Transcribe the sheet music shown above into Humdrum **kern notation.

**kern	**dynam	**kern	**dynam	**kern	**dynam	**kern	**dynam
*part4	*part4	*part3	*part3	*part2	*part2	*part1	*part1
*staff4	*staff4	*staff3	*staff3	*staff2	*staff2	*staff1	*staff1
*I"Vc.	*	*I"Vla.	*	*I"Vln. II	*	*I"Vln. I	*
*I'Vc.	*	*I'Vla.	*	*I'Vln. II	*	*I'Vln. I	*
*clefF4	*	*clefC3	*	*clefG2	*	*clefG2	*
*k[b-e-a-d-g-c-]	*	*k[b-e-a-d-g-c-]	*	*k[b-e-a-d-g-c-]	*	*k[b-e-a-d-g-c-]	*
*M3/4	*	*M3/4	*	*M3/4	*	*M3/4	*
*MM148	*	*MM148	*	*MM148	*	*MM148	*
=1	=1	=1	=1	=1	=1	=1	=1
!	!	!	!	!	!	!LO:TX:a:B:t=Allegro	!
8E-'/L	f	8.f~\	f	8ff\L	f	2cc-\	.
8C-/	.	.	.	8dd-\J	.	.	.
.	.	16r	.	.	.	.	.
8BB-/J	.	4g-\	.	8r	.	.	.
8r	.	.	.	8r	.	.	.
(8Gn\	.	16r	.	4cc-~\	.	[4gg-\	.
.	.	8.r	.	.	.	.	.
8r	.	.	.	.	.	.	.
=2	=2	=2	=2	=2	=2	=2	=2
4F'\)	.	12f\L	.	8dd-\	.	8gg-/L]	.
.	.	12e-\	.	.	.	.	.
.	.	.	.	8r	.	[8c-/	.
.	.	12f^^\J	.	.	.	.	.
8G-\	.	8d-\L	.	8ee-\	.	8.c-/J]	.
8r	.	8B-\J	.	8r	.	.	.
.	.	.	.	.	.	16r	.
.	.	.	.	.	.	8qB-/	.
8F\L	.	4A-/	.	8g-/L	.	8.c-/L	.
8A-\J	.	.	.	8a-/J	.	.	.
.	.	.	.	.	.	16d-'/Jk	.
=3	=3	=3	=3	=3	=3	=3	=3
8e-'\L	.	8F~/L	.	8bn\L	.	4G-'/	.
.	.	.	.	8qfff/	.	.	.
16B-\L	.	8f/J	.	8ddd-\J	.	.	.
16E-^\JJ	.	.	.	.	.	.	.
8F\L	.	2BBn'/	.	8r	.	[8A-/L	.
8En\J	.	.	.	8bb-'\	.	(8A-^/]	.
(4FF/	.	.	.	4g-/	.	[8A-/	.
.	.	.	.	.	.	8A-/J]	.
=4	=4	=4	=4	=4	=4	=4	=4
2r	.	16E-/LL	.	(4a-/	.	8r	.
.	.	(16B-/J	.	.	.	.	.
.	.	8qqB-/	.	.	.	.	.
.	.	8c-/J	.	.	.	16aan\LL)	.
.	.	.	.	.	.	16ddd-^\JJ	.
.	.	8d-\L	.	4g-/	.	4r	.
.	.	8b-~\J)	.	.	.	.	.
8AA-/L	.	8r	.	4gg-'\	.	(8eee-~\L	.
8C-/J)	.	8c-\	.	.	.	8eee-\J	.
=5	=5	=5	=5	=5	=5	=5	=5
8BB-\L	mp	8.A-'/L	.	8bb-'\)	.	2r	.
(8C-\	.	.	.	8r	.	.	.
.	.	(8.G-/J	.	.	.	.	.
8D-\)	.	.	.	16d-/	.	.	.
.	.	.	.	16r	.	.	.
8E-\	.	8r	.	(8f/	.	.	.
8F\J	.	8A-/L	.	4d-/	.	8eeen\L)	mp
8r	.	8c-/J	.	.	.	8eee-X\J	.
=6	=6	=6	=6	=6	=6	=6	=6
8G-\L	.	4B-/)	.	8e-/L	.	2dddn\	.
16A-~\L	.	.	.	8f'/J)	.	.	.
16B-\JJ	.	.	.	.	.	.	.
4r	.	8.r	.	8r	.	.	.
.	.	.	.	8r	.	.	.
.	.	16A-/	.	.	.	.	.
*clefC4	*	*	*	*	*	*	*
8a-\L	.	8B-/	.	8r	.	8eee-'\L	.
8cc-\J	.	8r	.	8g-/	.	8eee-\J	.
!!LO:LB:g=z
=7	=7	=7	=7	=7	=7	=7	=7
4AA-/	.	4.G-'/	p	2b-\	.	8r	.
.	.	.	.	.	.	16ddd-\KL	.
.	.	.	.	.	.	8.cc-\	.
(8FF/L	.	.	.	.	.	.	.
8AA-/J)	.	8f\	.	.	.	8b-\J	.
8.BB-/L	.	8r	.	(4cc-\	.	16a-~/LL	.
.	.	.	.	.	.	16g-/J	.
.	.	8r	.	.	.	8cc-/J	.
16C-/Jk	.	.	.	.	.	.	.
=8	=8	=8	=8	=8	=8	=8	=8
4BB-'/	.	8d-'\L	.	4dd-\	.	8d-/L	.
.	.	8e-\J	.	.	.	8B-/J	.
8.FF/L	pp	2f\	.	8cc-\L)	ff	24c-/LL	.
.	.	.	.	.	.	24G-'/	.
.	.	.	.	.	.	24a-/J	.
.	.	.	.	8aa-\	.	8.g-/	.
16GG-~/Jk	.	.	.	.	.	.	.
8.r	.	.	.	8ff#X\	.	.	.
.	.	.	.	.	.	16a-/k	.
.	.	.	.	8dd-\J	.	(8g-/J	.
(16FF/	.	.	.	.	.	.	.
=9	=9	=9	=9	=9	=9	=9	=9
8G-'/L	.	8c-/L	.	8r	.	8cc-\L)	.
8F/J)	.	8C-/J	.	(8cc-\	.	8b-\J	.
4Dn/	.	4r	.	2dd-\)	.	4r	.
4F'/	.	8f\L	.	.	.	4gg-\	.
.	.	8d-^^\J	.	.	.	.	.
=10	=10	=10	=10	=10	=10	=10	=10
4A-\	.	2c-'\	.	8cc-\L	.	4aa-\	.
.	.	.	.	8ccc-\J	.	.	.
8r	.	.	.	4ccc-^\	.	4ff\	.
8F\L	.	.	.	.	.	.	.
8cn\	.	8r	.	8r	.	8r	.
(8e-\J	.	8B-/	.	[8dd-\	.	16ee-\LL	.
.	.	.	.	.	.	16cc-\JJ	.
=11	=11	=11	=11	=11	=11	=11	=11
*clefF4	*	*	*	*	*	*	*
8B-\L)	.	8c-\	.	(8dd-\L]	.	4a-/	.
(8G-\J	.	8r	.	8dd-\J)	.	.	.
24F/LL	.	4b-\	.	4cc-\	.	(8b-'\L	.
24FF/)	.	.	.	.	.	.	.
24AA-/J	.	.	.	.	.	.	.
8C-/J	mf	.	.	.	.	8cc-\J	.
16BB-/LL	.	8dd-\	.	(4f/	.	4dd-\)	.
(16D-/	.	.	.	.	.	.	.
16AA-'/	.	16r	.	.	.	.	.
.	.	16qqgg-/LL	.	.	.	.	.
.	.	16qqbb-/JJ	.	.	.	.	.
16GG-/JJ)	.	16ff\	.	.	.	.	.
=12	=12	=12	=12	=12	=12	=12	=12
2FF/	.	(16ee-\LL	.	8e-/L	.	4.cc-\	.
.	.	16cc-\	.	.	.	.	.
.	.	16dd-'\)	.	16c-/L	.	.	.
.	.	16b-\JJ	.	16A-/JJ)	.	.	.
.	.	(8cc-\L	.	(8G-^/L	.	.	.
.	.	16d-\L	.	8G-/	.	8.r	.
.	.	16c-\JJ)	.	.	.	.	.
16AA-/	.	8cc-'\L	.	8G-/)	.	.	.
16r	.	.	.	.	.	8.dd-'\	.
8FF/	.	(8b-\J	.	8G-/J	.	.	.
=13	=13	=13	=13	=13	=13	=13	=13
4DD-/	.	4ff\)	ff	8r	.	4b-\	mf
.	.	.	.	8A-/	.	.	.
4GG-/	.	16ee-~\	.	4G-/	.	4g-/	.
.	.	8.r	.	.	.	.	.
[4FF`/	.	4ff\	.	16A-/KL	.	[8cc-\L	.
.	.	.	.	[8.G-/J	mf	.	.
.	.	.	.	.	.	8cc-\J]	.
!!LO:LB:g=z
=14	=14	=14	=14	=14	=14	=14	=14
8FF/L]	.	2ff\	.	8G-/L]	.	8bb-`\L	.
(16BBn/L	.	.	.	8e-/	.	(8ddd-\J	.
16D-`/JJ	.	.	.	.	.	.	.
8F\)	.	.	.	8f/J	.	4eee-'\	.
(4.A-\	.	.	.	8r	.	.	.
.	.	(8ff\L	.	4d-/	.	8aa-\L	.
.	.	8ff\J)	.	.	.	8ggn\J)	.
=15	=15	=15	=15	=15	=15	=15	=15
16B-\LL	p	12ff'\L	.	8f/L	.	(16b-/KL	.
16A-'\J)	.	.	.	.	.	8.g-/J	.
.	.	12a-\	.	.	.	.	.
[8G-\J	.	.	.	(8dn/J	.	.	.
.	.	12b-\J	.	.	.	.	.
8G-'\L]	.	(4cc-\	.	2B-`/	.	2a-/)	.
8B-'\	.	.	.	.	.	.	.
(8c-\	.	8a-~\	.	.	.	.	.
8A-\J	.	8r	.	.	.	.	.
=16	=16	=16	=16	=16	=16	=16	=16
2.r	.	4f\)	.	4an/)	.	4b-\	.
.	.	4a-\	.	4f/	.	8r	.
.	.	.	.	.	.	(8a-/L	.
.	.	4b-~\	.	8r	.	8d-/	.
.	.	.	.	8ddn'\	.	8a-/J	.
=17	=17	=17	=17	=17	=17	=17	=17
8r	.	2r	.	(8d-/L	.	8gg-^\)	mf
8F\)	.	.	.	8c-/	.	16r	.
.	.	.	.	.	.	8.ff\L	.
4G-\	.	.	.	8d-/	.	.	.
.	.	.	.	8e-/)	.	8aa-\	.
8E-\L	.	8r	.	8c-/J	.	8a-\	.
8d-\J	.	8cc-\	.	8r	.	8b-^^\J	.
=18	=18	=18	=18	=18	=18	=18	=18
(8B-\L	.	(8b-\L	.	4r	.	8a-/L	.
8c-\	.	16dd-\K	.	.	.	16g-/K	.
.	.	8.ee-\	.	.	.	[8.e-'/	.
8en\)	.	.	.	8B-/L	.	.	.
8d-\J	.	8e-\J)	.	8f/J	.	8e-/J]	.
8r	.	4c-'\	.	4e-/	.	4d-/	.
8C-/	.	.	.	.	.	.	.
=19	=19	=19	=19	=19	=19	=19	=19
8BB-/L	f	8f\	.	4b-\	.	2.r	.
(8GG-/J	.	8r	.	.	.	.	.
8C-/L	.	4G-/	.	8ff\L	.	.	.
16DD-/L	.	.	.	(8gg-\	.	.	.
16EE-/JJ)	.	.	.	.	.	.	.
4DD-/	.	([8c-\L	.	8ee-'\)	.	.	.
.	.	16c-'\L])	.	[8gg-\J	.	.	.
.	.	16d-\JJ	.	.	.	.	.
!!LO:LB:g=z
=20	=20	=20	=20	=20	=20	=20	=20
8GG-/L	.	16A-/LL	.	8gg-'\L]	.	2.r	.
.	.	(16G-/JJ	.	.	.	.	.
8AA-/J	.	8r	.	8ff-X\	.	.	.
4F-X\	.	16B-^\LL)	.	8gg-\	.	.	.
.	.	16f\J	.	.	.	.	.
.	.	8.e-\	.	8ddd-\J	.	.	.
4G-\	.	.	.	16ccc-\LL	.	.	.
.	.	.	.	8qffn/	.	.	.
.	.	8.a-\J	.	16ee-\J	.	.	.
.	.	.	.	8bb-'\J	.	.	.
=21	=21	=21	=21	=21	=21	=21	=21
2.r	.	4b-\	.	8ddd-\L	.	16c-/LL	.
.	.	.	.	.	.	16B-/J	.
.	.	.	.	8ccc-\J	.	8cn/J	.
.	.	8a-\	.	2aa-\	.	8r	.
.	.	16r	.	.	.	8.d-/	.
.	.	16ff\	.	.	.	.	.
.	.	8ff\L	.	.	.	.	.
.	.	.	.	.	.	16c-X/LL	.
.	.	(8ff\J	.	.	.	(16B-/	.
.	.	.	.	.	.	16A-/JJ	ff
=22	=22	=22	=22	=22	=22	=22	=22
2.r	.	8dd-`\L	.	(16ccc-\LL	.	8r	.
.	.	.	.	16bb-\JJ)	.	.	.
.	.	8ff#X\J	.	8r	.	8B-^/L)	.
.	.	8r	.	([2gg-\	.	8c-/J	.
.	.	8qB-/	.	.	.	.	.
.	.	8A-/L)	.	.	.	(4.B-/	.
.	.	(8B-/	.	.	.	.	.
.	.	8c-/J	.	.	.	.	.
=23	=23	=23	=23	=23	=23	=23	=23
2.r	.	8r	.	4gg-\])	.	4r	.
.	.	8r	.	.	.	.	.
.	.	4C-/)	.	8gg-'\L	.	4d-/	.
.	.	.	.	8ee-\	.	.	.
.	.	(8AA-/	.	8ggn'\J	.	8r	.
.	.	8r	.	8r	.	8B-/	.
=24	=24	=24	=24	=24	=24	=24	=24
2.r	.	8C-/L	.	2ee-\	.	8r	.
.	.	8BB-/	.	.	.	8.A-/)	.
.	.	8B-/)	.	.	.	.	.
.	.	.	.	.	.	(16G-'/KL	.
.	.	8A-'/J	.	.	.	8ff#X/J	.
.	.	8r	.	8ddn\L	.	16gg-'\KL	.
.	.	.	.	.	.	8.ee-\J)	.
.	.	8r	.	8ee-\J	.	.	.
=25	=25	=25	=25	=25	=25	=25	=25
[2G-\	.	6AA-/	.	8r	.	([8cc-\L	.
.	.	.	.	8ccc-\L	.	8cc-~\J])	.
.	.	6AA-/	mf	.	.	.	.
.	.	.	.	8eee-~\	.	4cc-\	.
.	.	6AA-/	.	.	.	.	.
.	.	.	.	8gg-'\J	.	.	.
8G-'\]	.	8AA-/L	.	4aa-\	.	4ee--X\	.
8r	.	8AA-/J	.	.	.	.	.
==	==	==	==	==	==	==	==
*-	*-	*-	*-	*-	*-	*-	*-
......
Exercise
Identify each line in the listing above that contains the string "kern", matching case exactly, and copy those lines out in full.

Solution for this problem
Transcribe the sheet music shown above into Humdrum **kern notation.
**kern	**dynam	**kern	**dynam	**kern	**dynam	**kern	**dynam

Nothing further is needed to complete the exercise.